WHAT YOU ARE ASKED TO DO> Reproduce everything from the start of the records down to and including the line that contains "machinist (690, 921)", word for word. Leave the pictures out of your copy.

Pointing data for screenshots:

● ● ● ● ● ● ●

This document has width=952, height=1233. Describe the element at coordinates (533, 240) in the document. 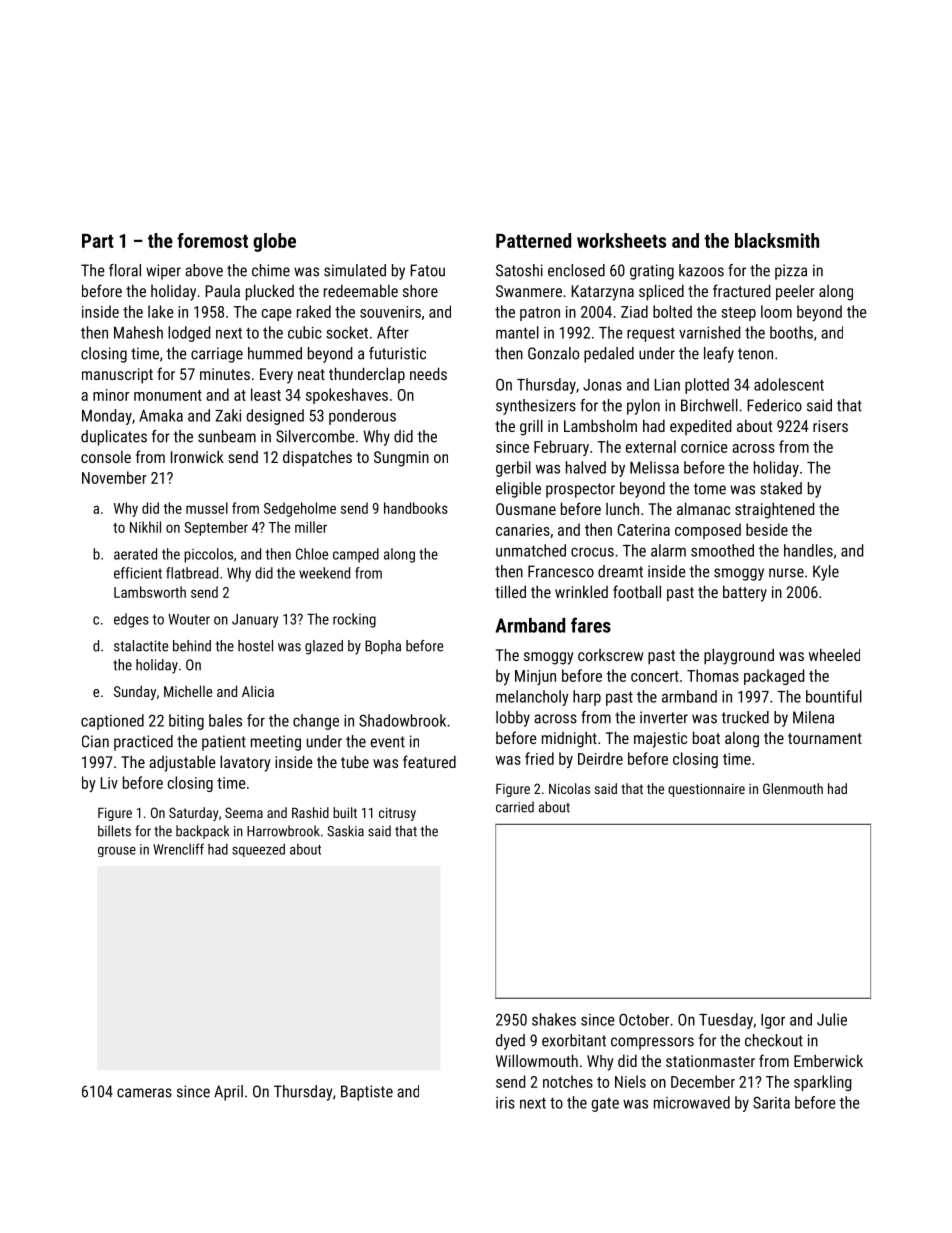

I see `Patterned` at that location.
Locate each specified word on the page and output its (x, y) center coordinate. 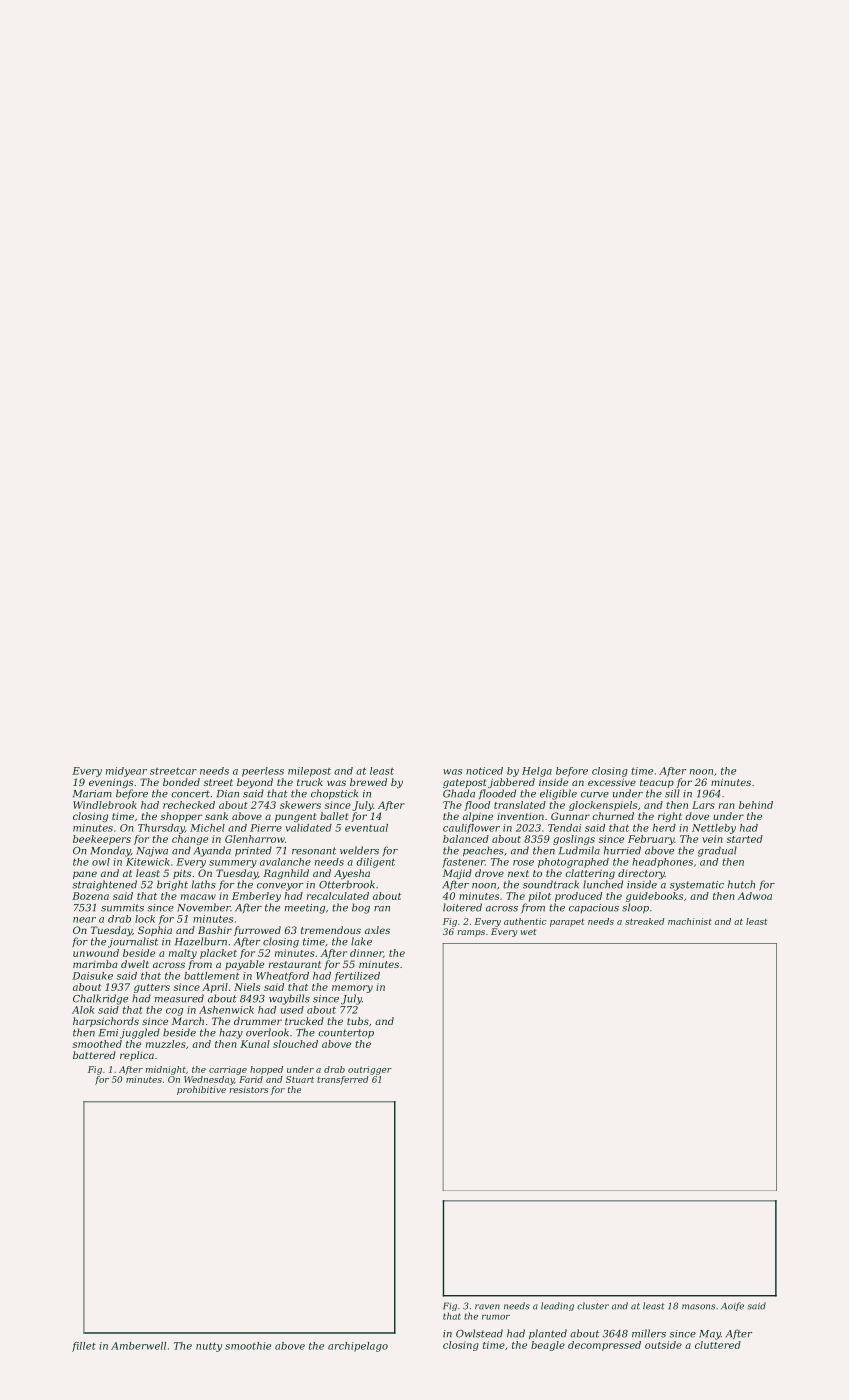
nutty (209, 1347)
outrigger (370, 1070)
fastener (463, 863)
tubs (358, 1021)
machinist (690, 921)
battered (94, 1055)
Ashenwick (226, 1010)
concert (190, 794)
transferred (343, 1080)
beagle (548, 1346)
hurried (622, 850)
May (710, 1335)
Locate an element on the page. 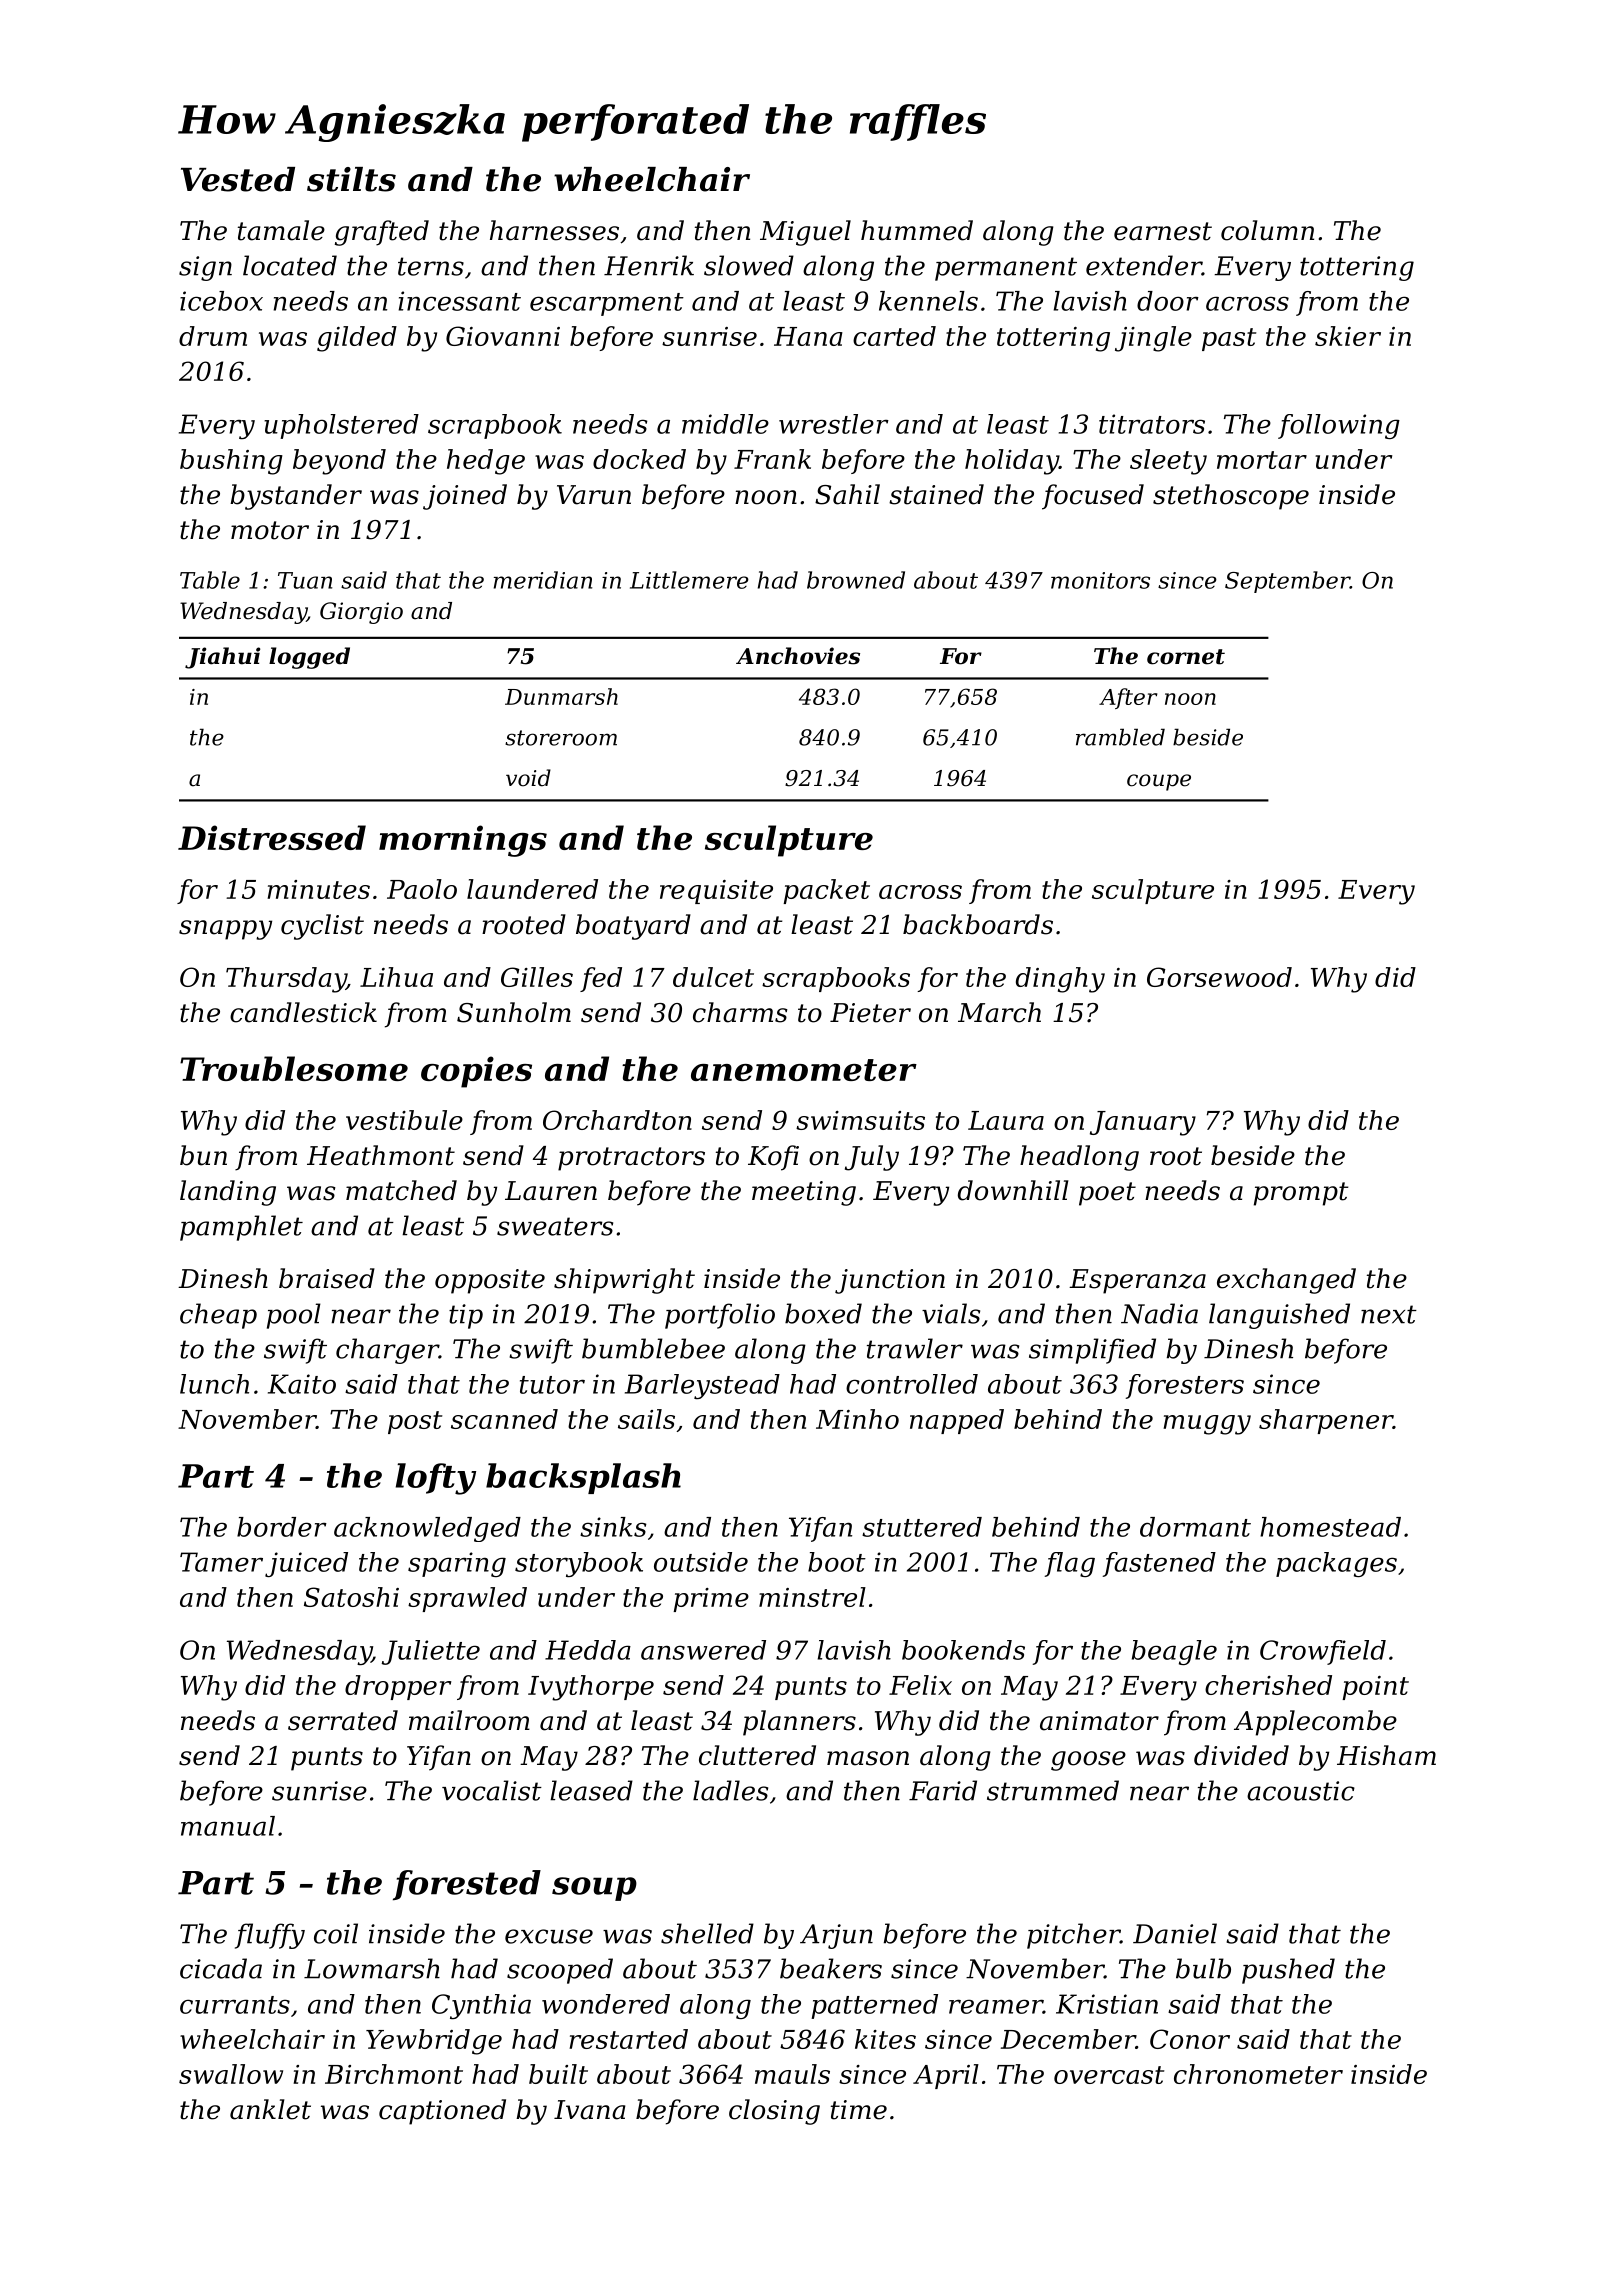 This image has height=2292, width=1620. anklet is located at coordinates (270, 2109).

● ● ● ● ● ● ●

WRITTEN SOLUTION>
This document has width=952, height=1233. Describe the element at coordinates (533, 240) in the document. 

I see `Patterned` at that location.
Locate each specified word on the page and output its (x, y) center coordinate. 
nutty (209, 1347)
outrigger (370, 1070)
fastener (463, 863)
tubs (358, 1021)
machinist (690, 921)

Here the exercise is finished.